| Required action |
All of the data below should be printed again word for word, pictures excluded.

- - -

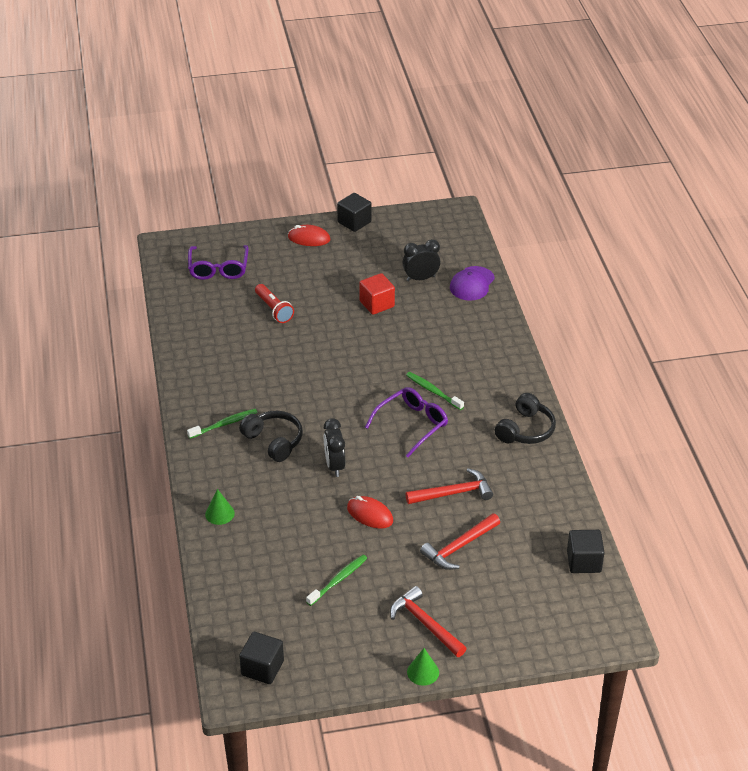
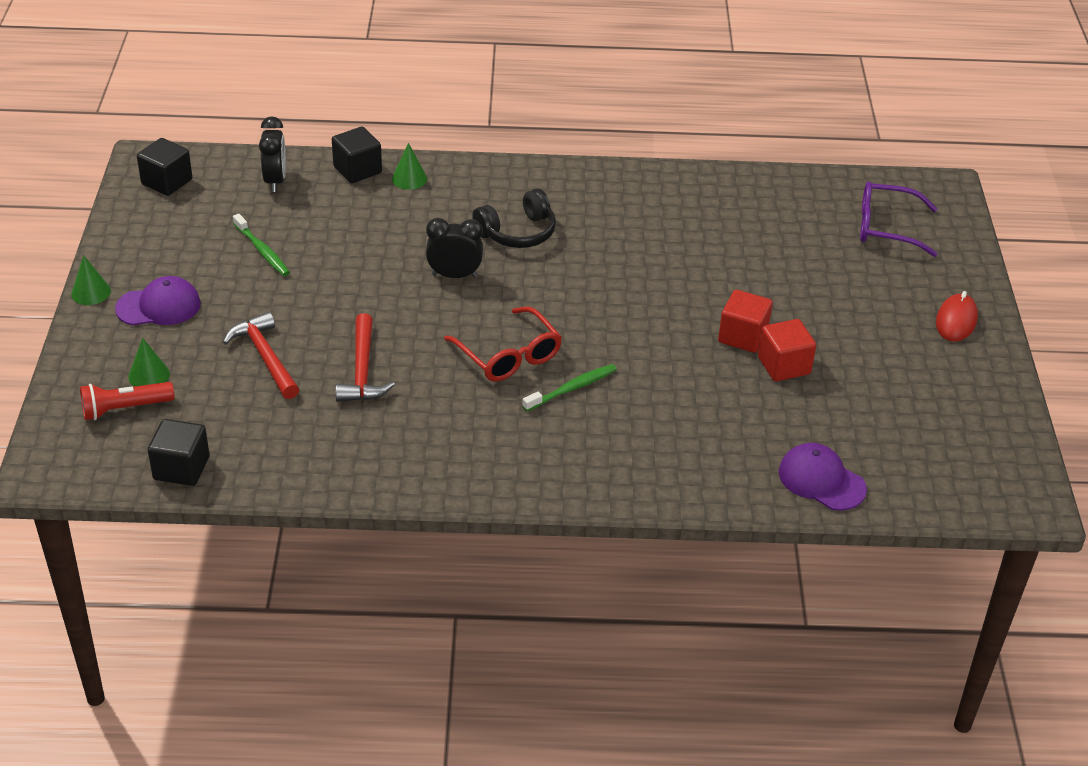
camera: 100 degrees right, 0 degrees up
(224, 424) = (562, 198): green toothbrush -> none
(274, 309) = (785, 265): red flashlight -> red flashlight (124, 409)
(354, 222) = (999, 375): black cube -> black cube (357, 170)
(354, 323) = (743, 336): none -> red cube
(370, 514) = (356, 291): red mouse -> none
(412, 424) = (508, 355): purple glasses -> red glasses
(421, 278) = (842, 423): black clock -> black clock (275, 181)
(425, 624) = (159, 306): red hammer -> purple cap
(502, 606) = (149, 375): none -> green cone
(525, 430) = (459, 468): black headphones -> none

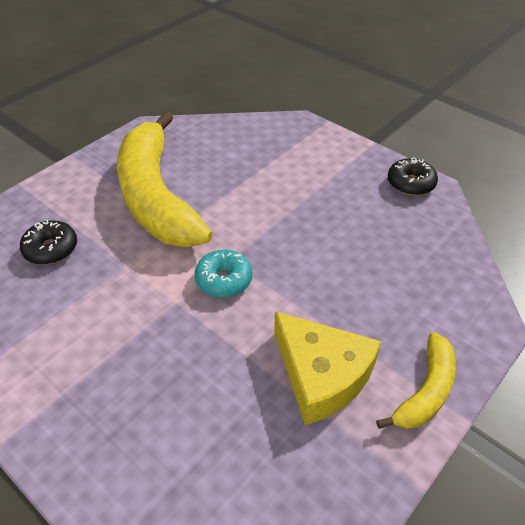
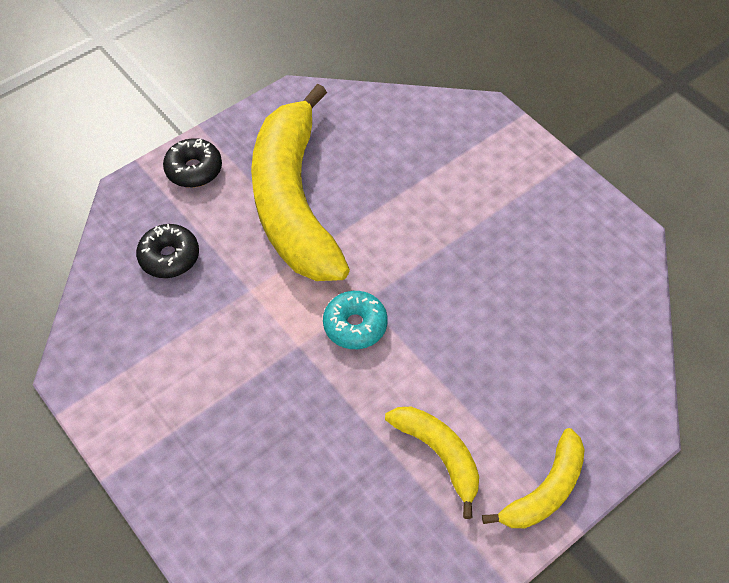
camera: 10 degrees right, 10 degrees up
(321, 375) = (439, 455): yellow cheese -> yellow banana
(410, 183) = (603, 225): black donut -> black donut (194, 169)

- - -

| Exercise result |
camera: 100 degrees right, 0 degrees up
(224, 424) = (562, 198): green toothbrush -> none
(274, 309) = (785, 265): red flashlight -> red flashlight (124, 409)
(354, 222) = (999, 375): black cube -> black cube (357, 170)
(354, 323) = (743, 336): none -> red cube
(370, 514) = (356, 291): red mouse -> none
(412, 424) = (508, 355): purple glasses -> red glasses
(421, 278) = (842, 423): black clock -> black clock (275, 181)
(425, 624) = (159, 306): red hammer -> purple cap
(502, 606) = (149, 375): none -> green cone
(525, 430) = (459, 468): black headphones -> none

camera: 10 degrees right, 10 degrees up
(321, 375) = (439, 455): yellow cheese -> yellow banana
(410, 183) = (603, 225): black donut -> black donut (194, 169)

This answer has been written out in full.